* _DESCRIPTION OF THE TASK_: Copy the records below exactly, starting at the line that contains "LINE pin AO: A0 -> A4" and ending at the line that contains "LINE pin GND: none -> GND"; leave out any pictures.

* _EXTRACTED ENTRIES_:
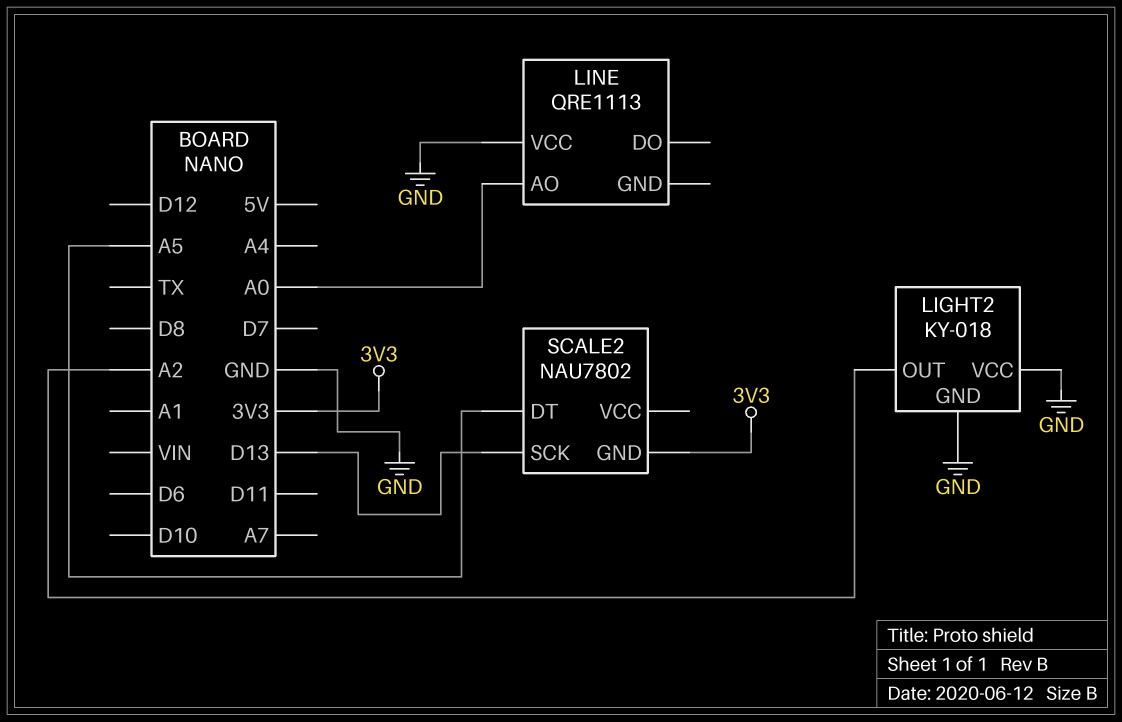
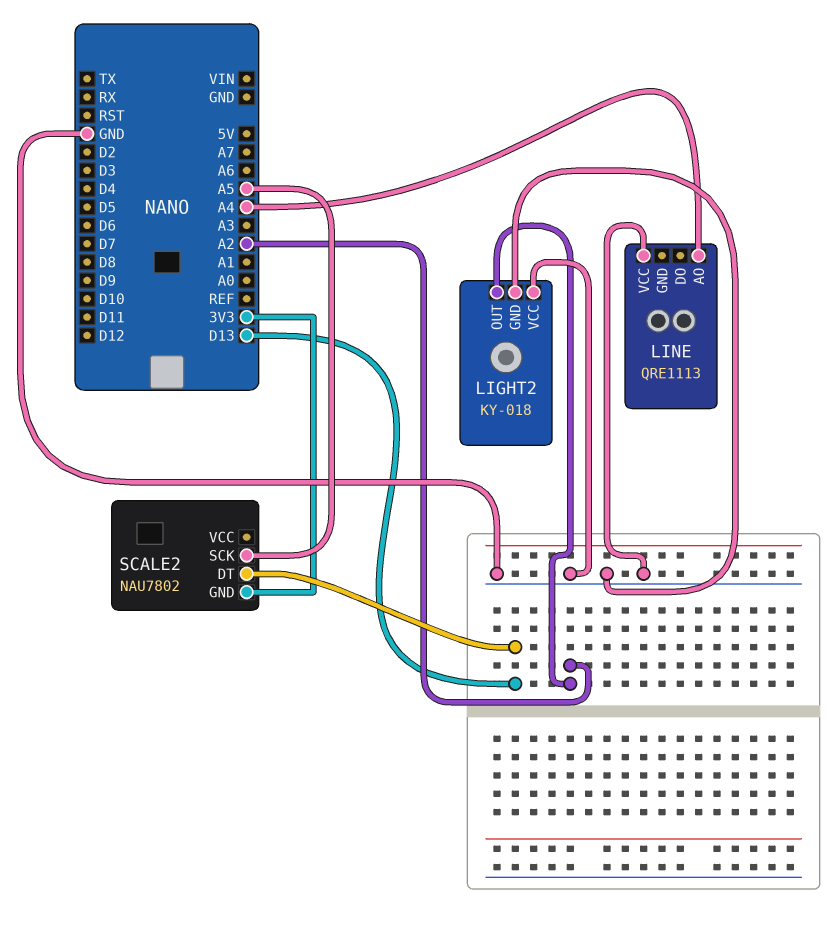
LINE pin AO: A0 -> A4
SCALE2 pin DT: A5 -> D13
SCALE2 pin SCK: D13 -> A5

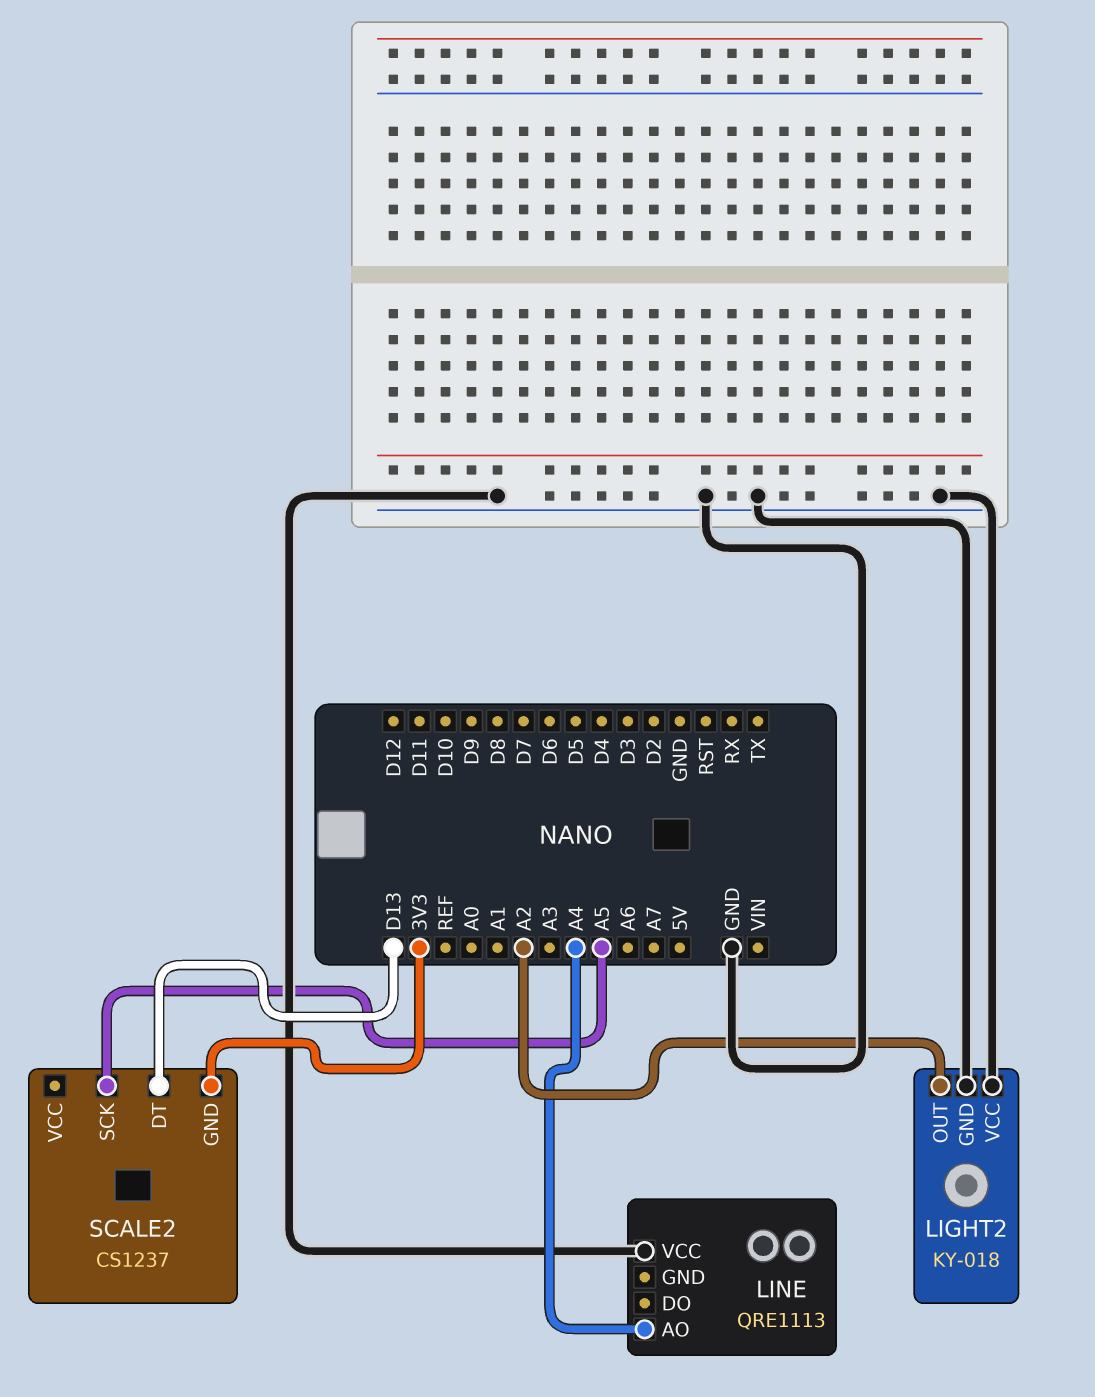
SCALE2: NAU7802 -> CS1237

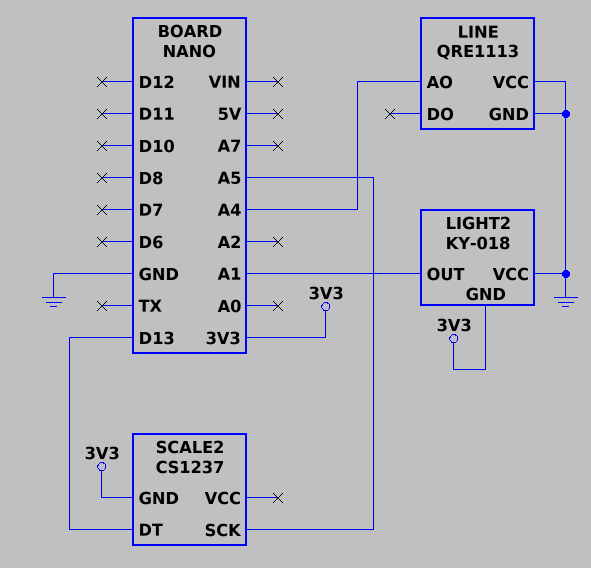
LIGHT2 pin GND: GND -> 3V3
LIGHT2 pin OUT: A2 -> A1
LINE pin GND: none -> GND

...

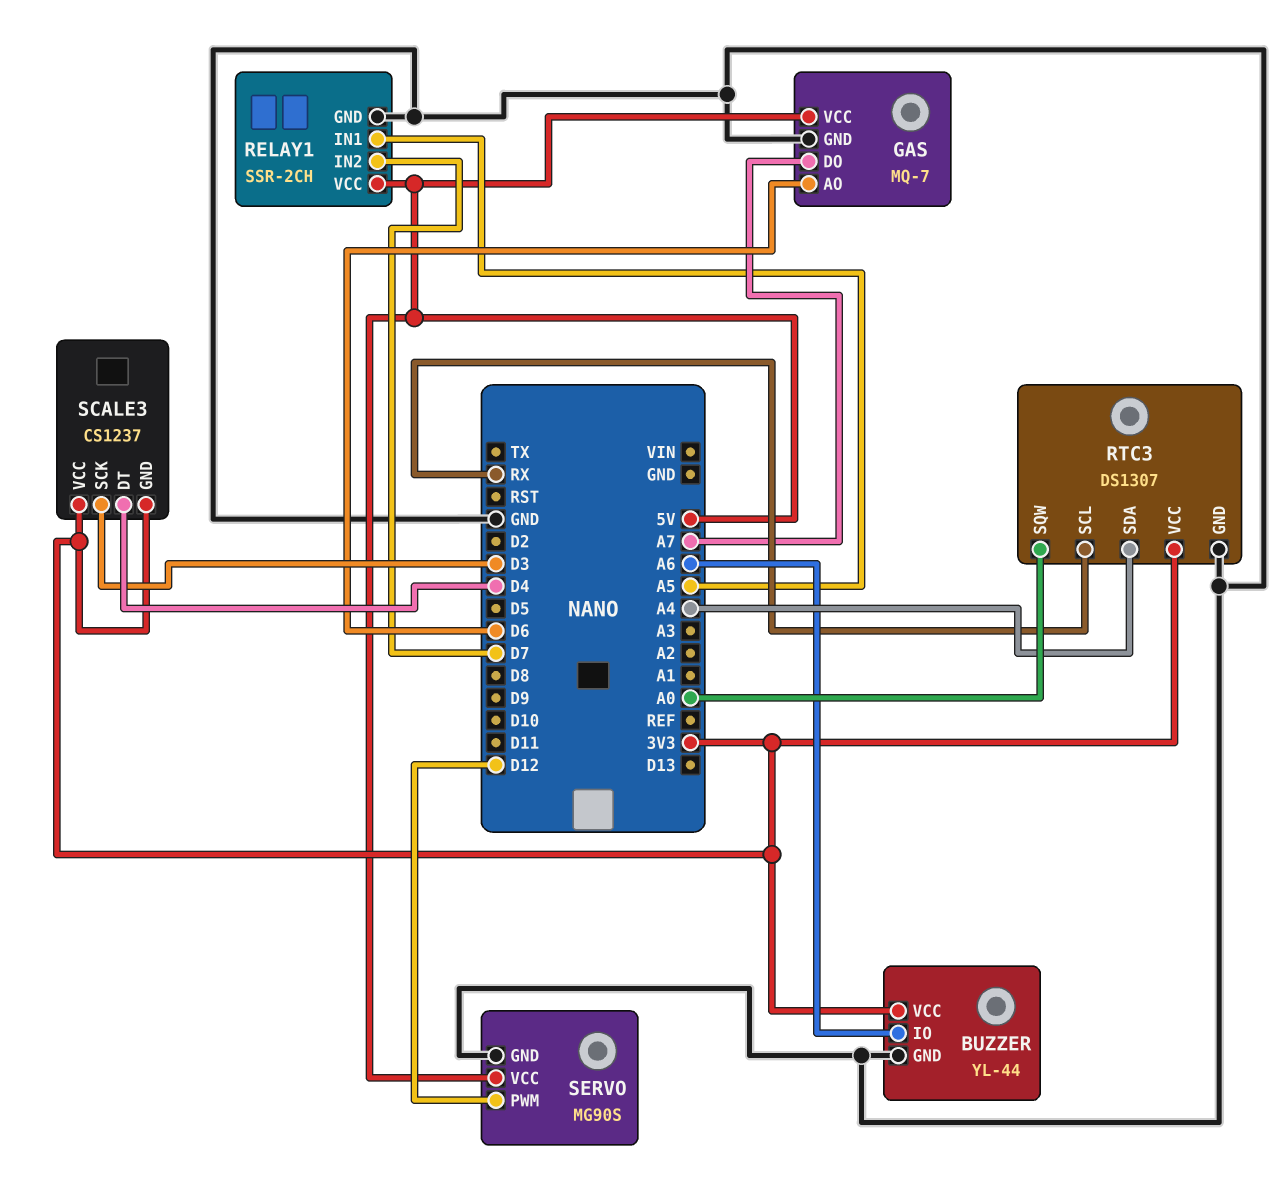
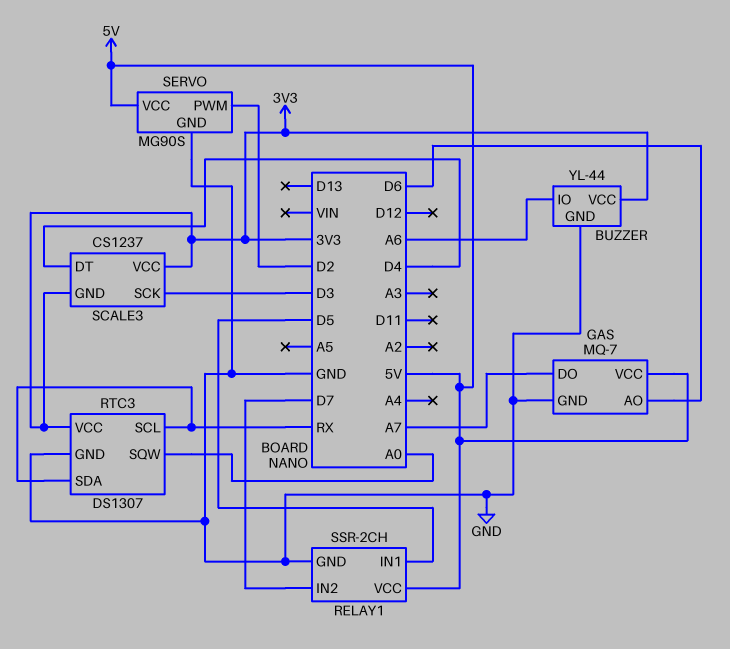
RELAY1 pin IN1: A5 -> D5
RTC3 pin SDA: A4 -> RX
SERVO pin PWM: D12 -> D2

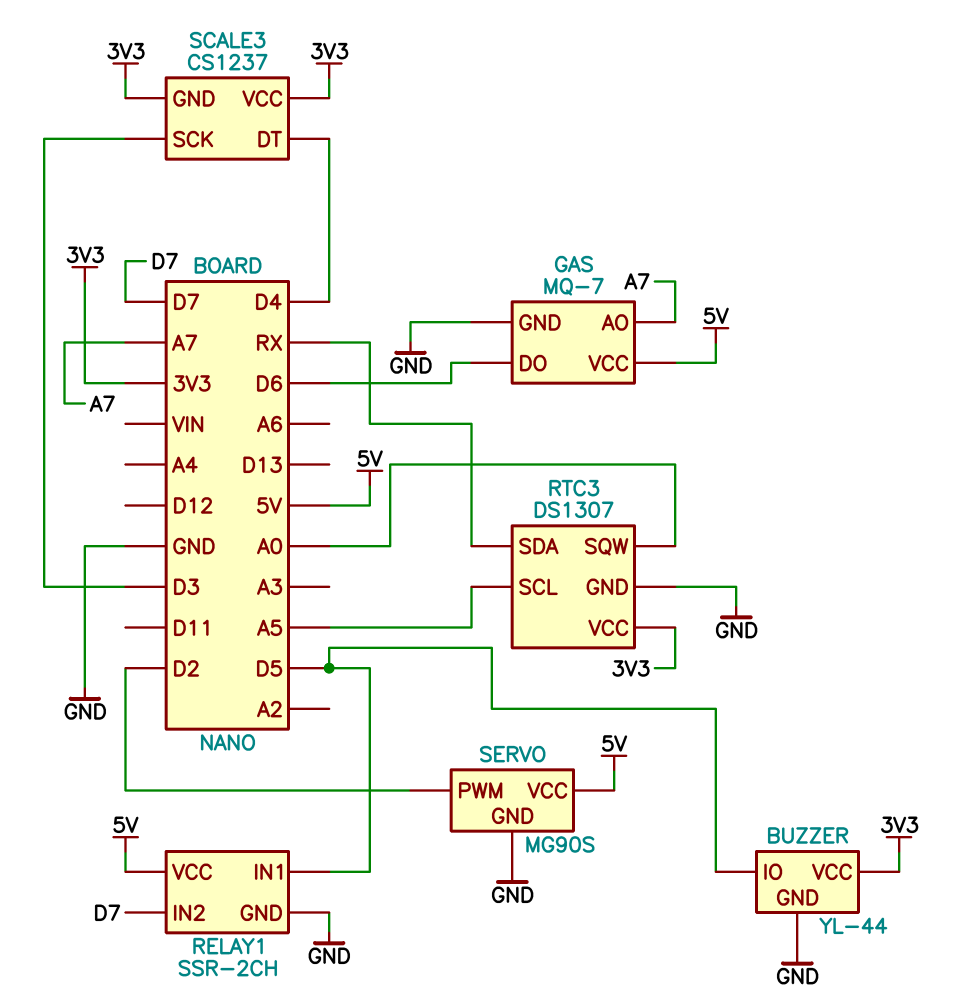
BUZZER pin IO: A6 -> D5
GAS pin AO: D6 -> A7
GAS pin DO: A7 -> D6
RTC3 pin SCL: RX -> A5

* _RESPONSE TO THE TASK_:
LINE pin AO: A0 -> A4
SCALE2 pin DT: A5 -> D13
SCALE2 pin SCK: D13 -> A5

SCALE2: NAU7802 -> CS1237

LIGHT2 pin GND: GND -> 3V3
LIGHT2 pin OUT: A2 -> A1
LINE pin GND: none -> GND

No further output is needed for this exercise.